begin Information given

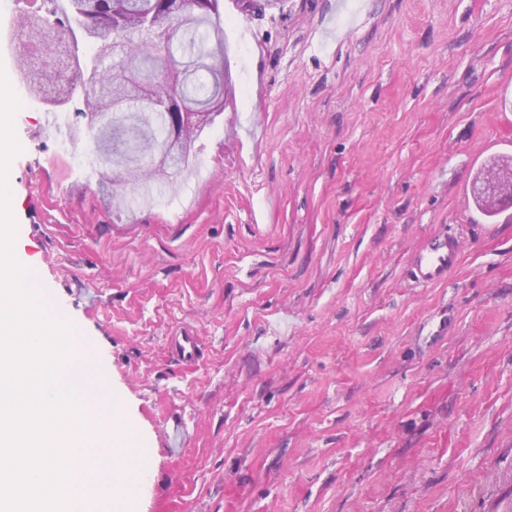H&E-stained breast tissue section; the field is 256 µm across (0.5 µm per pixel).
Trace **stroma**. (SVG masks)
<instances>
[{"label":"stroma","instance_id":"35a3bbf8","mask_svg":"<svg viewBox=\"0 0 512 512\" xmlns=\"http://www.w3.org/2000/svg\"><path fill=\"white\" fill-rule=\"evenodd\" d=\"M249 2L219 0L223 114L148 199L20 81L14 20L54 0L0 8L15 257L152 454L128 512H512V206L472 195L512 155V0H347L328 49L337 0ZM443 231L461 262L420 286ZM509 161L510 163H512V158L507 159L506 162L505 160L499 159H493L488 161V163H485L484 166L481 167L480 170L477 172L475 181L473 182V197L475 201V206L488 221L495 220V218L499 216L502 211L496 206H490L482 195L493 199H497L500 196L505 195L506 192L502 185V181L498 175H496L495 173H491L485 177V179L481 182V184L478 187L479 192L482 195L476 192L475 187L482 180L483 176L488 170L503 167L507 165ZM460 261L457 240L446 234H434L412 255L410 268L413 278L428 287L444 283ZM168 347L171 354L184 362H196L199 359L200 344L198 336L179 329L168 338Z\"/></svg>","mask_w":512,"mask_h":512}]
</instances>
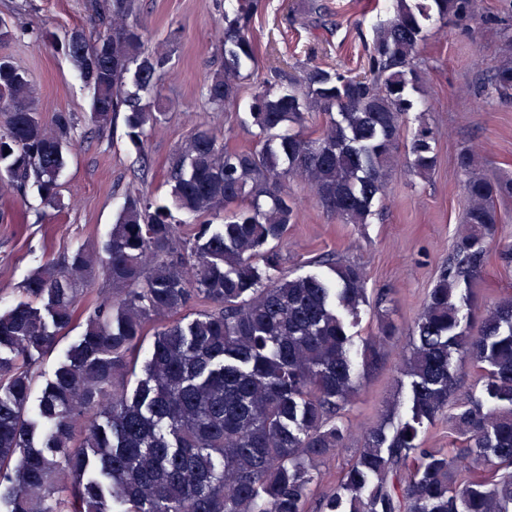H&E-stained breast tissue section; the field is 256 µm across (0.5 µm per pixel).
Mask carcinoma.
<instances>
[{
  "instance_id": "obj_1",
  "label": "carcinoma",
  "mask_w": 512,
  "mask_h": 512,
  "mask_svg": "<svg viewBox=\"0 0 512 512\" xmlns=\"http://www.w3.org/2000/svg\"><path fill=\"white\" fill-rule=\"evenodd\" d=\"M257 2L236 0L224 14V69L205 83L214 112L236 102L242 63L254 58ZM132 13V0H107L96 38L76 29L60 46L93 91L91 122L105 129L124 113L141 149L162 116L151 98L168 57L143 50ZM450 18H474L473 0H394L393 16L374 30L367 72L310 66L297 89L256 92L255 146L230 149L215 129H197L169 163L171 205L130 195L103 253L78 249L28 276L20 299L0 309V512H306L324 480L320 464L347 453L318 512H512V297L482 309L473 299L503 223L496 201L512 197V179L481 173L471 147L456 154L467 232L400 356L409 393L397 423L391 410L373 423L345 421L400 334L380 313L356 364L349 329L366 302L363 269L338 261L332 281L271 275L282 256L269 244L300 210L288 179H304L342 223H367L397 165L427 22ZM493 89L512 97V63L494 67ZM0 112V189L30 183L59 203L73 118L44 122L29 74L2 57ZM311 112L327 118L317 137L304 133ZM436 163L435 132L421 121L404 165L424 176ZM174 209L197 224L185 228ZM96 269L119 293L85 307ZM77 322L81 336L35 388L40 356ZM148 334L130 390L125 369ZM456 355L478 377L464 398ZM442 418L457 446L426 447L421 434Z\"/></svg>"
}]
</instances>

end Information given

### Short task:
Omit any images, then output the listing exactly.

### Solution to this problem:
H&E-stained breast tissue section; the field is 256 µm across (0.5 µm per pixel).
Trace **stroma**. (SVG masks)
<instances>
[{"label":"stroma","instance_id":"35a3bbf8","mask_svg":"<svg viewBox=\"0 0 512 512\" xmlns=\"http://www.w3.org/2000/svg\"><path fill=\"white\" fill-rule=\"evenodd\" d=\"M249 2L219 0L223 114L148 199L20 81L14 20L54 0L0 8L15 257L152 454L128 512H512V206L472 195L512 155V0H347L328 49L337 0ZM443 231L461 262L420 286ZM509 161L510 163H512V158L507 159L506 162L505 160L499 159H493L488 161V163H485L484 166L481 167L480 170L477 172L475 181L473 182V197L475 201V206L488 221L495 220V218L499 216L502 211L496 206H490L482 195L493 199H497L500 196L505 195L506 192L502 185V181L498 175H496L495 173H491L485 177V179L481 182V184L478 187L479 192L482 195L476 192L475 187L482 180L483 176L488 170L503 167L507 165ZM460 261L457 240L446 234H434L412 255L410 268L413 278L428 287L444 283ZM168 347L171 354L184 362H196L199 359L200 344L198 336L179 329L168 338Z\"/></svg>","mask_w":512,"mask_h":512}]
</instances>
H&E-stained breast tissue section; the field is 256 µm across (0.5 µm per pixel).
Mask carcinoma.
<instances>
[{
  "instance_id": "obj_1",
  "label": "carcinoma",
  "mask_w": 512,
  "mask_h": 512,
  "mask_svg": "<svg viewBox=\"0 0 512 512\" xmlns=\"http://www.w3.org/2000/svg\"><path fill=\"white\" fill-rule=\"evenodd\" d=\"M257 2L236 0L224 14V69L205 83L214 112L236 102L242 63L254 58ZM132 13V0H107L96 38L76 29L60 46L93 91L91 122L105 129L124 113L141 149L162 116L151 98L168 57L143 50ZM450 18H474L473 0H394L393 16L374 30L367 72L310 66L297 89L256 92L255 146L230 149L215 129H197L169 163L171 205L130 195L103 253L78 249L28 276L20 299L0 309V512H306L324 480L320 464L347 453L318 512H512V297L482 309L473 299L503 223L496 201L512 197V179L481 173L471 147L456 154L467 232L400 356L409 393L397 423L391 410L373 423L345 421L400 334L380 313L356 364L349 329L366 302L363 269L338 261L332 281L271 275L282 256L269 244L300 210L288 179H304L342 223H367L397 165L427 22ZM493 89L512 97V63L494 67ZM0 112V189L30 183L59 203L73 118L44 122L29 74L2 57ZM311 112L327 118L317 137L304 133ZM436 163L435 132L421 121L404 165L424 176ZM174 209L197 224L185 228ZM96 269L119 293L85 307ZM77 322L81 336L35 388L40 356ZM148 334L130 390L125 369ZM456 355L478 377L464 398ZM442 418L457 446L426 447L421 434Z\"/></svg>"
}]
</instances>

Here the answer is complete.